▸ Description of the task: In the listing below, how many lines contain the string "downbow"? Reply with the number alone.

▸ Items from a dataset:

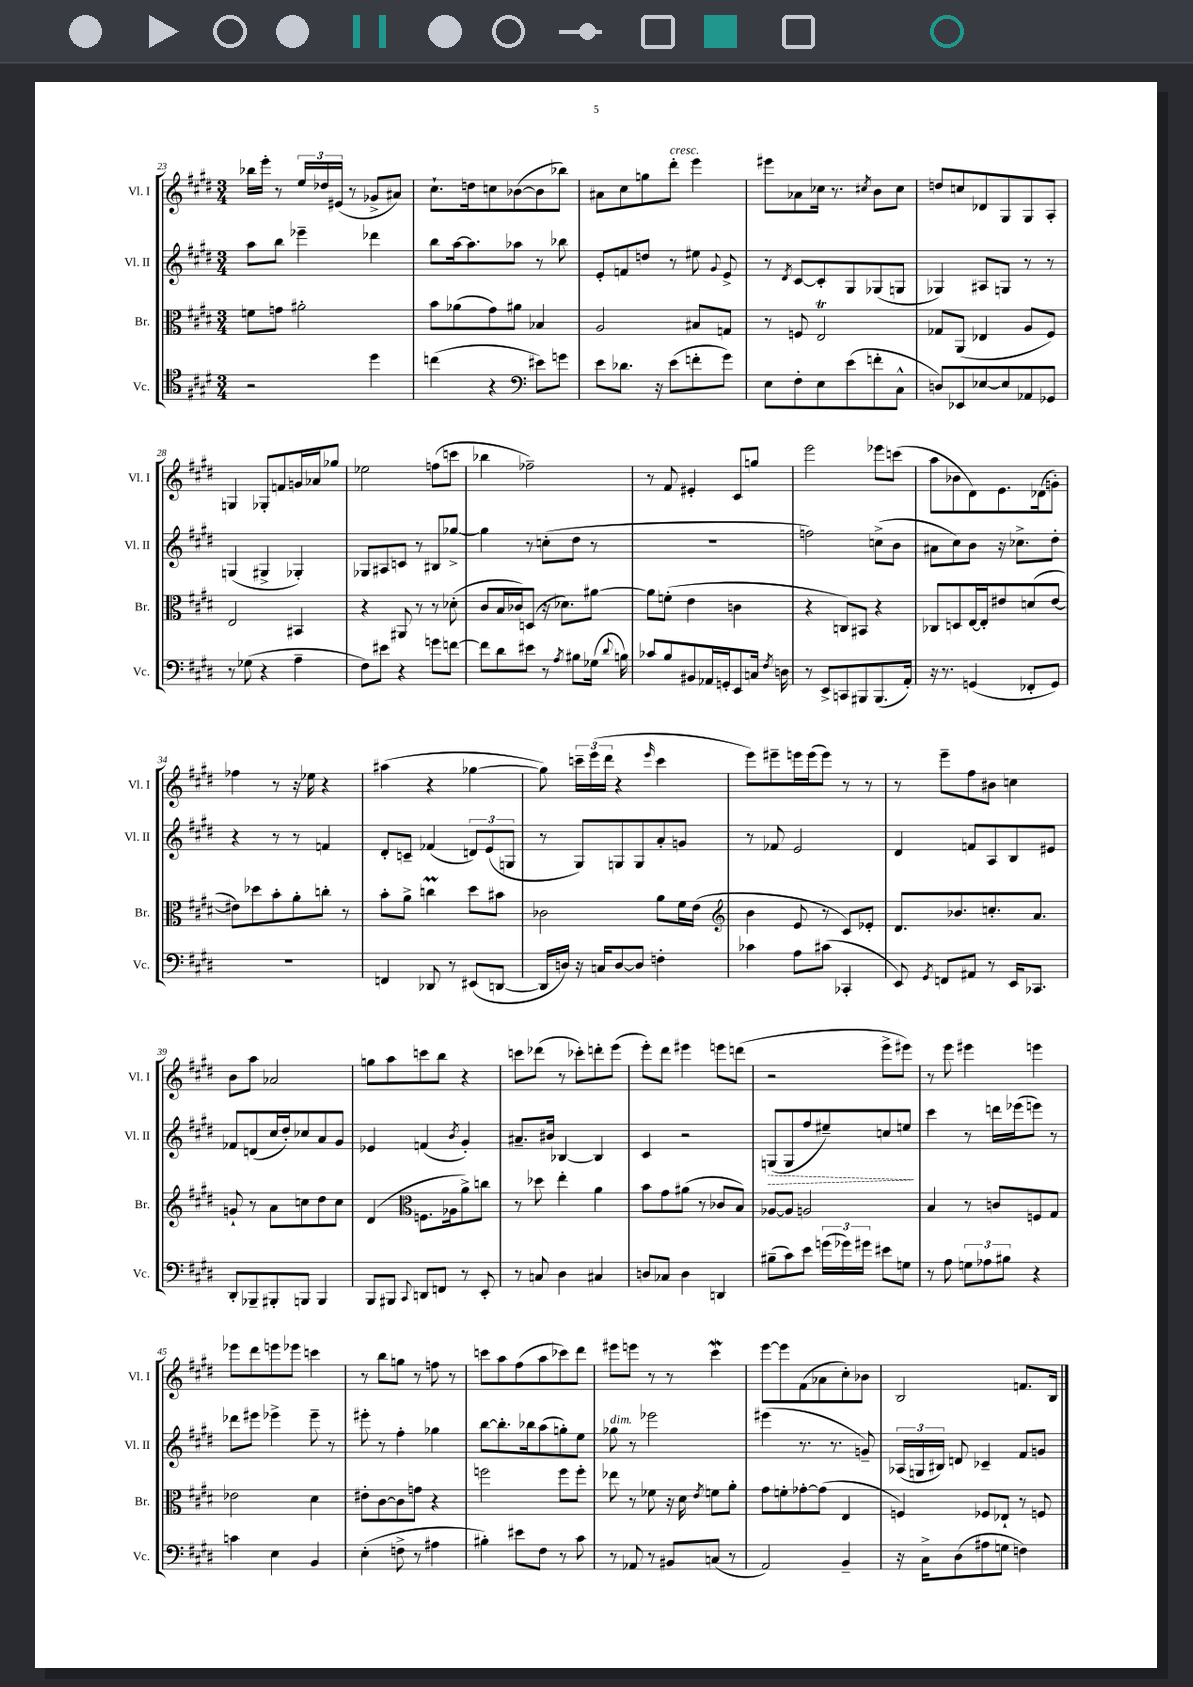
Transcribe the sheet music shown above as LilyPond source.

<<
\new StaffGroup <<
\new Staff = "s0" \with { instrumentName = "Vl. I" shortInstrumentName = "Vl. I" } {
    \clef treble \key e \major \numericTimeSignature \time 3/4
    \autoBeamOff bes''16[ e'''16]-. r8 \tuplet 3/2 { e''16[ des''16 eis'16]( } r8 ges'8[-> ais'8]) |
    cis''8.[-! d''16 c''8 bes'8~( bes'8 bes''8]) |
    ais'8[ cis''8 g''8 dis'''8]-.^\markup { \italic "cresc." } e'''4 |
    eis'''8[ aes'8 ces''16] r8. \acciaccatura { cis''8 } b'8[ cis''8] |
    d''8[ c''8 des'8 gis8 gis8 a8]-. |
    g4 ges8[-. f'8 g'16 aes'16 ges''8] |
    ees''2 f''8[( c'''8] |
    bes''4 fes''2--) |
    r8 fis'8 eis'4-. cis'8[ g''8] |
    e'''2 ees'''8[ c'''8]( |
    a''8[ bes'8 dis'8) e'8. des'16( g'8]-.) |
    fes''4 r8 r16 ees''16 r4 |
    ais''4( r4 ges''4~ |
    ges''8) \tuplet 3/2 { c'''16[-- e'''16( dis'''16] } r4 \grace { e'''16 } c'''4 |
    e'''8[) eis'''8-- e'''16 e'''16( e'''8]) r8 r8 |
    r8 e'''8[-- fis''8 bis'8] c''4 |
    b'8[ a''8] aes'2 |
    g''8[ a''8 c'''8 b''8] r4 |
    c'''8[ des'''8]( r8 ces'''8[-.) d'''8-. e'''8]( |
    e'''8[-.) dis'''8] eis'''4 e'''8[ d'''8]( |
    r2 e'''8[-> eis'''8]) |
    r8 e'''8 eis'''4 e'''4 |
    ees'''8[ dis'''8 e'''8 ees'''8] c'''4 |
    r8 b''8[ g''8] r8 f''8 r8 |
    c'''8[ a''8 fis''8( a''8 ces'''8) dis'''8] |
    eis'''8[ e'''8] r8 r8 cis'''4\mordent |
    e'''8[~ e'''8 fis'8( aes'8 cis''8-.) bes'8] |
    b2 f'8.[ b16] \bar "|." |
}
\new Staff = "s1" \with { instrumentName = "Vl. II" shortInstrumentName = "Vl. II" } {
    \clef treble \key e \major \numericTimeSignature \time 3/4
    \autoBeamOff a''8[ b''8] ees'''4-- des'''4 |
    b''8[ a''16~ a''8. aes''8] r8 bes''8 |
    e'8[-. f'8 d''8] r8 eis''8 \appoggiatura { gis'8 } e'8-> |
    r8 \acciaccatura { dis'8 } cis'8[~ cis'8-. gis8 ges8( g8] |
    ges4) ais8[ g8] r8 r8 |
    g4( gis4-> ges4-.) |
    ges8[ ais8 c'8] r8 bis8[ ges''8]~-> |
    ges''4 r8 c''8[-.( dis''8] r8 |
    R2. |
    f''2) c''8[->( b'8] |
    ais'8[ cis''8) b'8] r16 ces''8.[-> dis''8]-. |
    r4 r8 r8 f'4 |
    dis'8[-. c'8]-- fes'4( \tuplet 3/2 { d'8[) e'8( g8] } |
    r8 gis8[) g8 g8 a'8-. g'8] |
    r8 fes'8 e'2 |
    dis'4 f'8[ a8 b8 eis'8] |
    fes'8[ d'8( cis''16 dis''16-.) ces''8 a'8 gis'8] |
    ees'4 f'4( \acciaccatura { b'8 } gis'4-.) |
    ais'8.[-- bis'16] bes4~ bes4 |
    cis'4 r2 |
    \once \override Hairpin.style = #'dashed-line g8[\>( g8 fis''8 eis''8--) c''8 e''8]\! |
    cis'''4 r8 d'''16[ ees'''16( e'''8]) r8 |
    des'''8[ eis'''8] ees'''4-> ees'''8-- r8 |
    eis'''8-. r8 fis''4-. ges''4 |
    b''8[~ b''8.-. bes''16 a''8( g''8-.) e''8] |
    ges''8^\markup { \italic "dim." } r8 ees'''2 |
    eis'''4( r8. r8. g'8--) |
    \tuplet 3/2 { aes16[( g16 bis16]) } d'8 ces'4-- fis'8[ g'8] \bar "|." |
}
\new Staff = "s2" \with { instrumentName = "Br." shortInstrumentName = "Br." } {
    \clef alto \key e \major \numericTimeSignature \time 3/4
    \autoBeamOff f'8[ g'8] ais'2-. |
    b'8[ aes'8( gis'8) ais'8] bes4 |
    a2 bis8[ g8] |
    r8 f8 e2\trill |
    ges8[ a,8]( ees4 a8[ fis8]) |
    e2 bis,4 |
    r4 ais,8 r8 r8 des'8-.( |
    cis'8[ b16 ces'16) d8]( r16 des'8.[) ais'8]~ |
    ais'8[ f'8]-.( e'4 c'4 |
    r4 c8[) bis,8] r4 |
    ces8[ d8 e16~ e16-. eis'8 d'8( eis'8]~ |
    eis'8[) des''8 b'8-. a'8-. c''8]-. r8 |
    b'8[-. a'8]-> c''4\prall dis''8[ bis'8] |
    ces'2 a'8[ fis'16 e'16]( |
    \clef treble b'4 e'8 r8 cis'8[) ees'8]-. |
    dis'8.[ bes'8. c''8.-. a'8.] |
    g'8-! r8 a'8[ c''8 dis''8 c''8] |
    dis'4( \clef alto f8.[ aes16 a'8->) c''8] |
    r8 des''8 e''4-. a'4 |
    b'8[ gis'8 ais'8]( r8 ces'8[ b8]) |
    aes8[~ aes8] a2 |
    b4 r8 c'8[ f8 gis8] |
    ees'2 dis'4 |
    eis'8[-. cis'8~ cis'8 g'8] r4 |
    f''2 f''8[ f''8]-. |
    ees''8 r8 fes'8 r16 dis'16 \acciaccatura { e'8 } f'8[ a'8]-. |
    gis'8[ f'8-. ges'8~-. ges'8]( e4 |
    f4) fes8[ ees8]-! r8 f8 \bar "|." |
}
\new Staff = "s3" \with { instrumentName = "Vc." shortInstrumentName = "Vc." } {
    \clef tenor \key e \major \numericTimeSignature \time 3/4
    \autoBeamOff r2 dis''4 |
    c''4( r4 \clef bass eis'8[) g'8] |
    e'8[ des'8.] r16 e'8[( f'8-. gis'8]) |
    e8[ fis8-. e8 e'8( f'8-. cis8]-^ |
    d8[) ees,8 ees8~ ees8 aes,8 ges,8] |
    r8 ges8( r4 a4-- |
    fis8[) eis'8] r4 g'8[ f'8]~ |
    f'8[ dis'8 eis'8] r8 \acciaccatura { a8 } bis8[ ges16]( \appoggiatura { dis'8 } b16) |
    ces'8[ b8 bis,8 aes,16 g,16-. e,8 c16] \acciaccatura { fis8 } d16 |
    r8 e,8[-> c,8 bis,,8 bis,,8.( a,16]-.) |
    r16 r8. g,4( fes,8[-. g,8]) |
    R2. |
    f,4 des,8 r8 eis,8[( d,8]~ |
    d,16[ d16]) r16 c16[ d8~ d8] f4-. |
    ces'4 a8[ cis'8]( ces,4-. |
    e,8) \acciaccatura { gis,8 } f,8[ ais,8] r8 e,16[ ces,8.] |
    dis,8[-. bes,,8-- bis,,8-. b,,8] b,,4 |
    b,,8[ bis,,8] \appoggiatura { cis,8 } d,8[ f,8] r8 e,8-. |
    r8 c8 dis4 cis4 |
    d8[ ces8] d4 d,4 |
    bis8[--( cis'8) e'8] \tuplet 3/2 { g'16[( ges'16) gis'16] } eis'8[ g8] |
    r8 a8 \tuplet 3/2 { g8[ aes8 bis8] } r4 |
    c'4 e4 b,4 |
    e4-.( f8-> r8 ais4 |
    bis4-.) eis'8[ fis8] r8 cis'8 |
    r8 aes,8 r8 bis,8[ c8]( r8 |
    a,2) b,4-- |
    r16 cis16[-> dis8( ais8 g8] f4) \bar "|." |
}
>>
>>
\layout { \context { \Score currentBarNumber = #23 } }
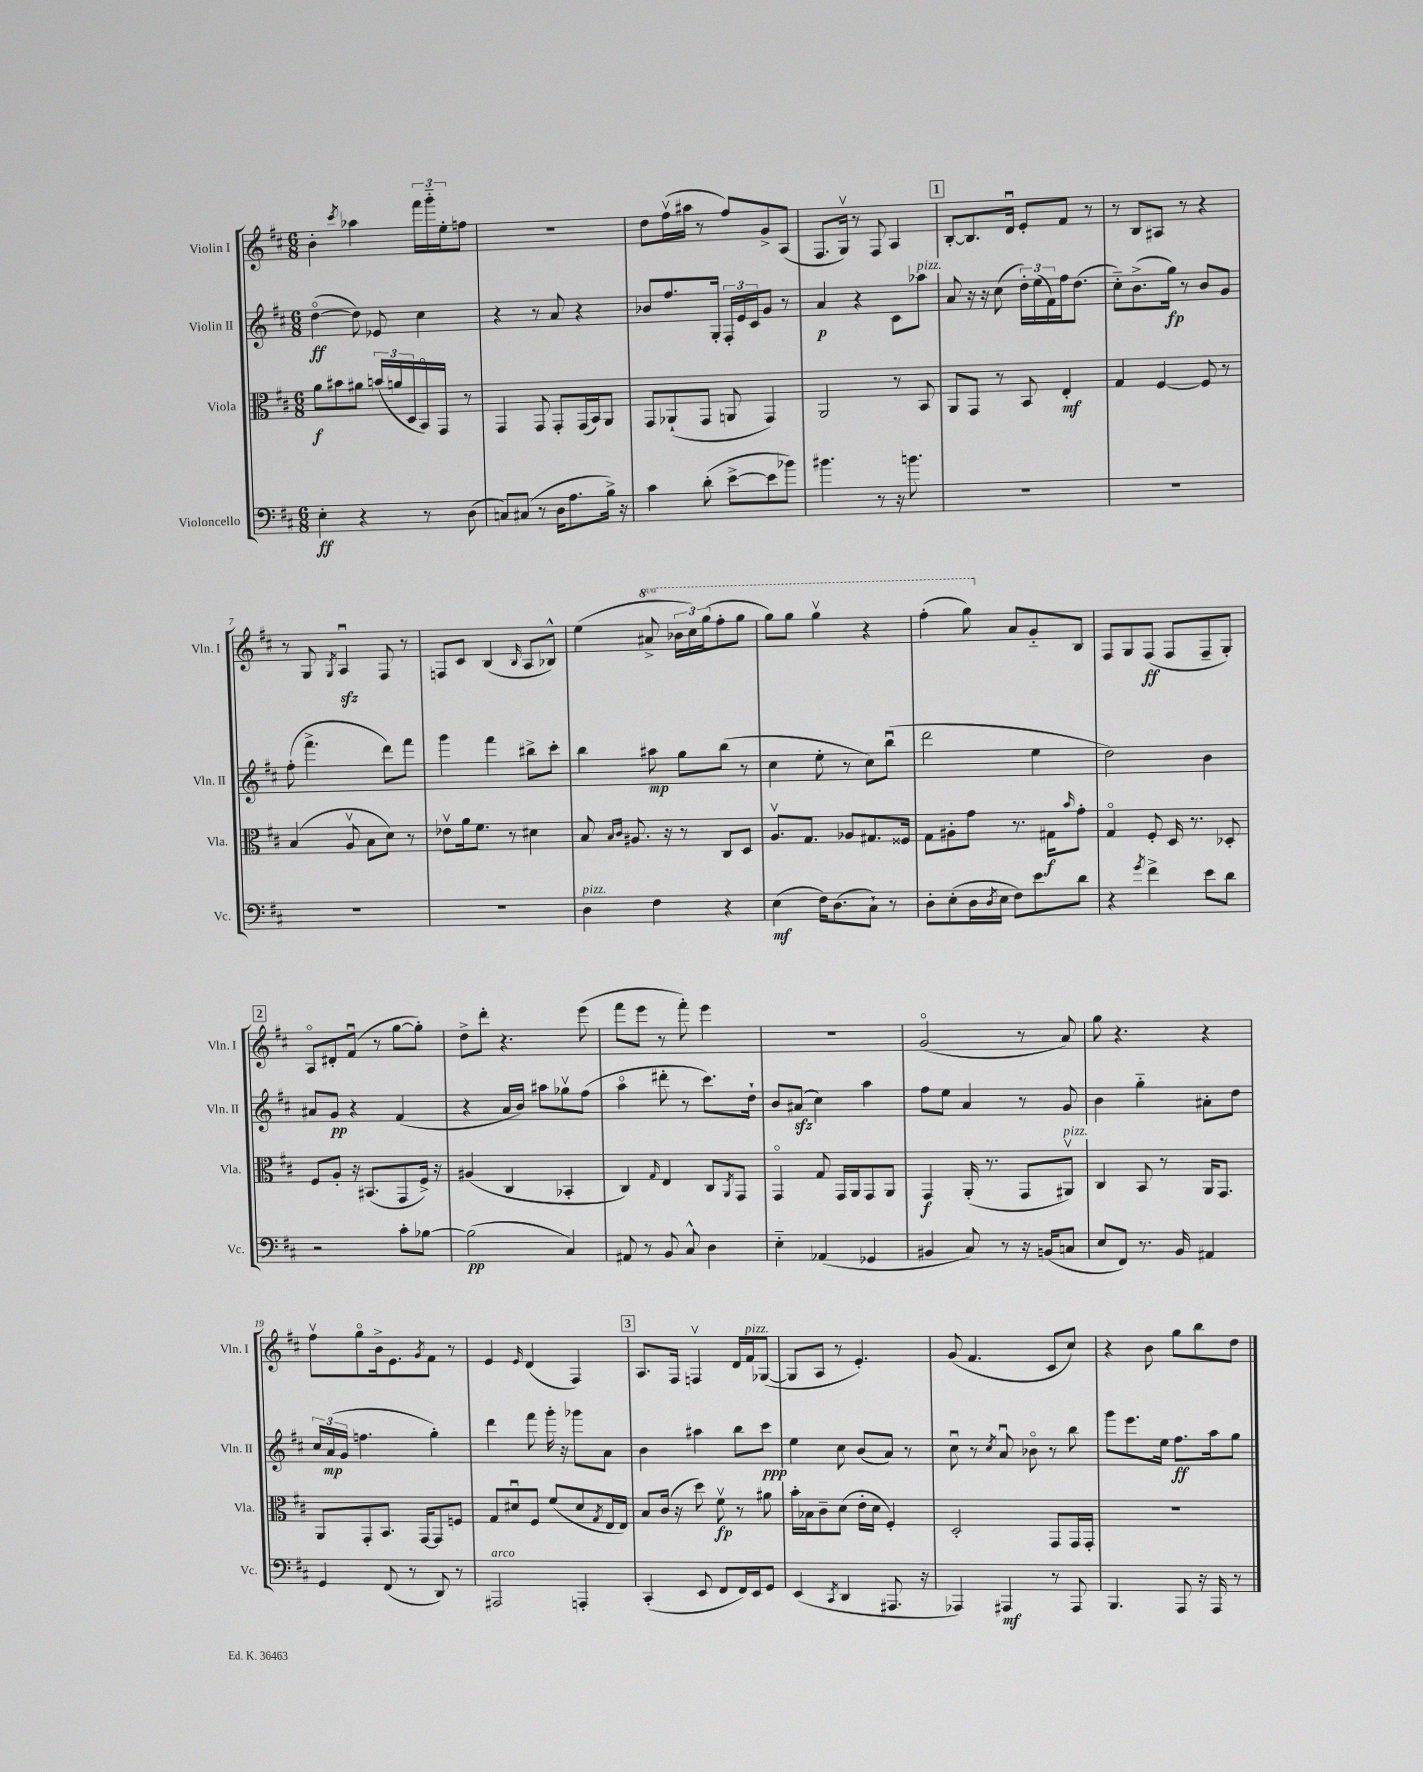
<<
\new StaffGroup <<
\new Staff = "s0" \with { instrumentName = "Violin I" shortInstrumentName = "Vln. I" } {
    \clef treble \key d \major \numericTimeSignature \time 6/8 \set Staff.ottavationMarkups = #ottavation-simple-ordinals
    b'4-. \acciaccatura { cis'''8 } aes''4 \tuplet 3/2 { fis'''16 g'''16-_ e''16-. } f''8 |
    R2. |
    d''8 fis''16\upbow( ais''16 r8 fis''8) g'8-> a8( |
    fis8. g16\upbow) r8 fis8 a4 |
    \mark \markup { \box "1" } b8~-. b8. d'16\downbow e'8-. fis'8 r8 |
    r8 b8 ais8 r8 r4 |
    r8 g8 \acciaccatura { g8 } a4\downbow\sfz fis8 r8 |
    f8 cis'8 b4( \grace { b16 } a8 bes8-^) |
    e''4( \ottava #1 ais''8-> \tuplet 3/2 { bes''16 cis'''16) g'''16( } fis'''8-. g'''8 |
    g'''8) g'''8 g'''4\upbow r4 |
    fis'''4-.( g'''8) \ottava #0 a'8 g'8-_ b8 |
    fis8 g8 fis8\ff( fis8 fis8-- g8-.) |
    \mark \markup { \box "2" } a8\flageolet dis'8-. fis'8\downbow( r8 g''8~ g''8-.) |
    d''8-> d'''8-. r4. e'''8( |
    fis'''8 e'''8 r8 fis'''8-.) e'''4 |
    R2. |
    g'2\flageolet( r8 a'8) |
    g''8 r4. r4 |
    fis''8\upbow g''8\flageolet b'16-> e'8. \acciaccatura { g'8 } fis'8 r8 |
    e'4 \grace { e'16 } d'4( fis4) |
    \mark \markup { \box "3" } a8. fis16 f4\upbow d'16 fis'16^\markup { \italic "pizz." } ges8~( |
    ges8 a8 r8 e'4.-.) |
    g'8( fis'4. cis'8 cis''8) |
    r4 b'8 g''8 b''8 d''8 \bar "|." |
}
\new Staff = "s1" \with { instrumentName = "Violin II" shortInstrumentName = "Vln. II" } {
    \clef treble \key d \major \numericTimeSignature \time 6/8
    d''4~\flageolet\ff( d''8) ees'8 cis''4 |
    r4 r8 a'8 r4 |
    bes'8 fis''8. g16-. \tuplet 3/2 { fis16-. e'16 cis'16 } g'8 r8 |
    a'4\p r4 cis'8 aes''8^\markup { \italic "pizz." } |
    \mark \markup { \box "1" } a'8 r16 r16 cis''8( \tuplet 3/2 { d''16-.) e''16( fis'16) } fis''16 d''8.( |
    cis''8-_) b'8.->( g''16\fp) r8 b'8 g'8 |
    fis''8-.( fis'''4.-> d'''8) fis'''8 |
    g'''4 fis'''4 bis''8-> cis'''8-. |
    b''4 ais''8\mp g''8 b''8( r8 |
    cis''4 e''8-. r8 cis''8) b''8\downbow( |
    d'''2 e''4 |
    d''2) b'4 |
    \mark \markup { \box "2" } ais'8 g'8\pp r4 fis'4( |
    r4 a'16 b'16) ais''8 ges''8\upbow fis''8( |
    a''4\flageolet dis'''8-. r8 cis'''8.) d''16-! |
    b'8 ais'8\sfz( cis''4) a''4 |
    fis''8 e''8 a'4 r8 g'8 |
    b'4 g''4-_ ais'8-. d''8 |
    \tuplet 3/2 { cis''16 a'16\mp( g'16 } f''4. g''4-.) |
    d'''4 fis'''8 g'''16-. r16 ges'''8 a'8 |
    \mark \markup { \box "3" } b'4 ais''4 b''8 cis'''8\ppp |
    e''4 cis''8 b'8( a'8) r8 |
    cis''8\downbow r8 \acciaccatura { cis''8 } a'8\downbow bes'8\flageolet r8 b''8 |
    g'''8 e'''8. e''16 fis''8.\ff a''16 g''8 \bar "|." |
}
\new Staff = "s2" \with { instrumentName = "Viola" shortInstrumentName = "Vla." } {
    \clef alto \key d \major \numericTimeSignature \time 6/8
    a'8\f bis'8 ais'8 \tuplet 3/2 { b'16( a'16 d16 } b,16\flageolet) g,16 r8 |
    g,4 g,8 g,8-. g,16( b,16) a,8 |
    g,8 aes,8-!( g,8 a,8 g,4) |
    a,2 r8 b,8 |
    \mark \markup { \box "1" } a,8 g,8 r8 b,8 e4-.\mf |
    g4 fis4~ fis8 r8 |
    b4( a8\upbow b8 d'8) r8 |
    ees'8\upbow a'16 fis'8. r8 dis'4 |
    b8 \grace { b16 cis'16 } ais8. r16 r8 cis8 d8 |
    a8.\upbow g8. aes8 gis8. fisis16 |
    g8 ais8-. g'8 r8. gis16\f \grace { b'16 } g'8-. |
    g4\flageolet fis8-. d16 r8. des8-. |
    \mark \markup { \box "2" } fis8 a8-. r16 bis,8.( g,8 fis16->) r16 |
    ais4( cis4 bes,4-. |
    cis4) \grace { g16 } e4 cis8 \acciaccatura { a,8 } g,8 |
    g,4\flageolet g8 g,16 a,16 g,8 a,8 |
    g,4\f a,16-.( r8. g,8 ais,8\upbow^\markup { \italic "pizz." }) |
    cis4 b,8 r8 a,16 g,8. |
    a,8 g,8-. b,8. g,16~ g,8 f8 |
    g8 dis'8\downbow fis8 fis'8( dis'8 \acciaccatura { g8 } e16 e16) |
    \mark \markup { \box "3" } b8 cis'16( r16 d''8) fis'8\upbow\fp r8 ais'8 |
    b'16-. bes16 cis'8-- d'8( e'16-. d'16 fis4-.) |
    d2-. g,8 g,16 g,16-. |
    R2. \bar "|." |
}
\new Staff = "s3" \with { instrumentName = "Violoncello" shortInstrumentName = "Vc." } {
    \clef bass \key d \major \numericTimeSignature \time 6/8
    e4-.\ff r4 r8 d8( |
    c8) cis8( r8 d16 a8. b16->) r16 |
    cis'4 d'8-.( e'8~-> e'8 bes'8) |
    bis'4. r8 r16 b'8. |
    \mark \markup { \box "1" } R2. |
    R2. |
    R2. |
    R2. |
    d4^\markup { \italic "pizz." } fis4 r4 |
    e4\mf( fis16) d8.( cis8-!) r8 |
    d8-. e8-.( d16 \acciaccatura { d8 } e16 fis8) e'8 d'8 |
    r4 \acciaccatura { g'8 } fis'4-> e'8 d'8 |
    \mark \markup { \box "2" } r2 cis'8-. bes8~ |
    bes2\pp( cis4) |
    ais,8 r8 b,8 cis8-^ d4 |
    e4-_ aes,4( ges,4 |
    bis,4 cis8) r8 r16 b,16( c8 |
    e8 fis,8) r8. b,16 ais,4 |
    g,4 fis,8( r8 d,8) r8 |
    ais,,2^\markup { \italic "arco" } a,,4-. |
    \mark \markup { \box "3" } cis,4-.( e,8 fis,8 fis,16) e,16 g,8 |
    e,4( \acciaccatura { cis,8 } d,4 ais,,8. r16 |
    aes,,4) ais,,4\mf r8 ais,,8 |
    b,,4. a,,8 r16 a,,16 r8 \bar "|." |
}
>>
>>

▸ Final result: 6